Every entry below needs to be copied exactly.

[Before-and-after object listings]
——————

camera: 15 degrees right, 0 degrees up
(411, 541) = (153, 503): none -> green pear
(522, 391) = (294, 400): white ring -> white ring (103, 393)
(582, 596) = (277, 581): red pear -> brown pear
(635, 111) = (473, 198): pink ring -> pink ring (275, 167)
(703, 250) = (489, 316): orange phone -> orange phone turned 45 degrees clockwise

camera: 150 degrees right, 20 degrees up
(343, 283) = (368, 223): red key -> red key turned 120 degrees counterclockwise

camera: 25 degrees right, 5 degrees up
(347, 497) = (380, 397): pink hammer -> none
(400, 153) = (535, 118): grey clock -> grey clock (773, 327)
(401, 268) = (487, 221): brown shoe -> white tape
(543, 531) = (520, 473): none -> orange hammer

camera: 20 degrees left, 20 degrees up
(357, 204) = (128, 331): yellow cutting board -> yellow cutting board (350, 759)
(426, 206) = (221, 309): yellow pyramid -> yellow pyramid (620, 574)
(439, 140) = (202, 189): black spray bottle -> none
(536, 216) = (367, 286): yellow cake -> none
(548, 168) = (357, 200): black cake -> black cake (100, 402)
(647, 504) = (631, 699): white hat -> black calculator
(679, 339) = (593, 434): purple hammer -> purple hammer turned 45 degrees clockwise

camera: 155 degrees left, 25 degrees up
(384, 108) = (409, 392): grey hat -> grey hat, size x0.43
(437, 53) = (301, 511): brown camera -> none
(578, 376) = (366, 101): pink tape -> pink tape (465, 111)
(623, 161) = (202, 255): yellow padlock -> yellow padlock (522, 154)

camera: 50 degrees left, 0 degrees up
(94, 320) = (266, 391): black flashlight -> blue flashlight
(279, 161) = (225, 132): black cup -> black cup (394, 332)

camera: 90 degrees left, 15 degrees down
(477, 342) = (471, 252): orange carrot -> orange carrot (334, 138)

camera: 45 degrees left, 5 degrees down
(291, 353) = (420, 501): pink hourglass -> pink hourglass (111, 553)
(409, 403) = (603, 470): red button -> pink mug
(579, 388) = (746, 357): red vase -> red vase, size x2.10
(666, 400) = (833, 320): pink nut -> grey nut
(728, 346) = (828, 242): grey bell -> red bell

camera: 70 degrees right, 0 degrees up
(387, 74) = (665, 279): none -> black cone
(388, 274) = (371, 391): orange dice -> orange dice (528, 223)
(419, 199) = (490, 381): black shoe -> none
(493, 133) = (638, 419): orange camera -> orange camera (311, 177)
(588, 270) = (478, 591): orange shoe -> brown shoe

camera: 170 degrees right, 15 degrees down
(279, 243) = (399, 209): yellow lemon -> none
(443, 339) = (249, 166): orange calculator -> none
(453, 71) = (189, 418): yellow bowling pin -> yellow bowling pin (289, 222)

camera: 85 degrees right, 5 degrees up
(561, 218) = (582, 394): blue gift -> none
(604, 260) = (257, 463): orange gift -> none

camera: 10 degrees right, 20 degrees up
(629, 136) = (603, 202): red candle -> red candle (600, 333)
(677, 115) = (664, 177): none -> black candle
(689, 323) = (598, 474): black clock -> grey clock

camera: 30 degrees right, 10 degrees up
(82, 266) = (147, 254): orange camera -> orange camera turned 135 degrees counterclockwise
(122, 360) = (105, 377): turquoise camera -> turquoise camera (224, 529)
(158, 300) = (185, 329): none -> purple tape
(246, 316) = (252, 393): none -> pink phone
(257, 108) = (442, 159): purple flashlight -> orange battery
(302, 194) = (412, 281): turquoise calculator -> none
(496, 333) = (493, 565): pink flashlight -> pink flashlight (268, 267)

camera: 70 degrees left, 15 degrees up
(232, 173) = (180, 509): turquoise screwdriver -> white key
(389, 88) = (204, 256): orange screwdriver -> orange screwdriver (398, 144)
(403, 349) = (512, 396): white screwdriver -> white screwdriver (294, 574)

——————

- [OUTPUT]:
camera: 15 degrees right, 0 degrees up
(411, 541) = (153, 503): none -> green pear
(522, 391) = (294, 400): white ring -> white ring (103, 393)
(582, 596) = (277, 581): red pear -> brown pear
(635, 111) = (473, 198): pink ring -> pink ring (275, 167)
(703, 250) = (489, 316): orange phone -> orange phone turned 45 degrees clockwise

camera: 150 degrees right, 20 degrees up
(343, 283) = (368, 223): red key -> red key turned 120 degrees counterclockwise

camera: 25 degrees right, 5 degrees up
(347, 497) = (380, 397): pink hammer -> none
(400, 153) = (535, 118): grey clock -> grey clock (773, 327)
(401, 268) = (487, 221): brown shoe -> white tape
(543, 531) = (520, 473): none -> orange hammer

camera: 20 degrees left, 20 degrees up
(357, 204) = (128, 331): yellow cutting board -> yellow cutting board (350, 759)
(426, 206) = (221, 309): yellow pyramid -> yellow pyramid (620, 574)
(439, 140) = (202, 189): black spray bottle -> none
(536, 216) = (367, 286): yellow cake -> none
(548, 168) = (357, 200): black cake -> black cake (100, 402)
(647, 504) = (631, 699): white hat -> black calculator
(679, 339) = (593, 434): purple hammer -> purple hammer turned 45 degrees clockwise

camera: 155 degrees left, 25 degrees up
(384, 108) = (409, 392): grey hat -> grey hat, size x0.43
(437, 53) = (301, 511): brown camera -> none
(578, 376) = (366, 101): pink tape -> pink tape (465, 111)
(623, 161) = (202, 255): yellow padlock -> yellow padlock (522, 154)

camera: 50 degrees left, 0 degrees up
(94, 320) = (266, 391): black flashlight -> blue flashlight
(279, 161) = (225, 132): black cup -> black cup (394, 332)

camera: 90 degrees left, 15 degrees down
(477, 342) = (471, 252): orange carrot -> orange carrot (334, 138)

camera: 45 degrees left, 5 degrees down
(291, 353) = (420, 501): pink hourglass -> pink hourglass (111, 553)
(409, 403) = (603, 470): red button -> pink mug
(579, 388) = (746, 357): red vase -> red vase, size x2.10
(666, 400) = (833, 320): pink nut -> grey nut
(728, 346) = (828, 242): grey bell -> red bell

camera: 70 degrees right, 0 degrees up
(387, 74) = (665, 279): none -> black cone
(388, 274) = (371, 391): orange dice -> orange dice (528, 223)
(419, 199) = (490, 381): black shoe -> none
(493, 133) = (638, 419): orange camera -> orange camera (311, 177)
(588, 270) = (478, 591): orange shoe -> brown shoe

camera: 170 degrees right, 15 degrees down
(279, 243) = (399, 209): yellow lemon -> none
(443, 339) = (249, 166): orange calculator -> none
(453, 71) = (189, 418): yellow bowling pin -> yellow bowling pin (289, 222)

camera: 85 degrees right, 5 degrees up
(561, 218) = (582, 394): blue gift -> none
(604, 260) = (257, 463): orange gift -> none

camera: 10 degrees right, 20 degrees up
(629, 136) = (603, 202): red candle -> red candle (600, 333)
(677, 115) = (664, 177): none -> black candle
(689, 323) = (598, 474): black clock -> grey clock

camera: 30 degrees right, 10 degrees up
(82, 266) = (147, 254): orange camera -> orange camera turned 135 degrees counterclockwise
(122, 360) = (105, 377): turquoise camera -> turquoise camera (224, 529)
(158, 300) = (185, 329): none -> purple tape
(246, 316) = (252, 393): none -> pink phone
(257, 108) = (442, 159): purple flashlight -> orange battery
(302, 194) = (412, 281): turquoise calculator -> none
(496, 333) = (493, 565): pink flashlight -> pink flashlight (268, 267)

camera: 70 degrees left, 15 degrees up
(232, 173) = (180, 509): turquoise screwdriver -> white key
(389, 88) = (204, 256): orange screwdriver -> orange screwdriver (398, 144)
(403, 349) = (512, 396): white screwdriver -> white screwdriver (294, 574)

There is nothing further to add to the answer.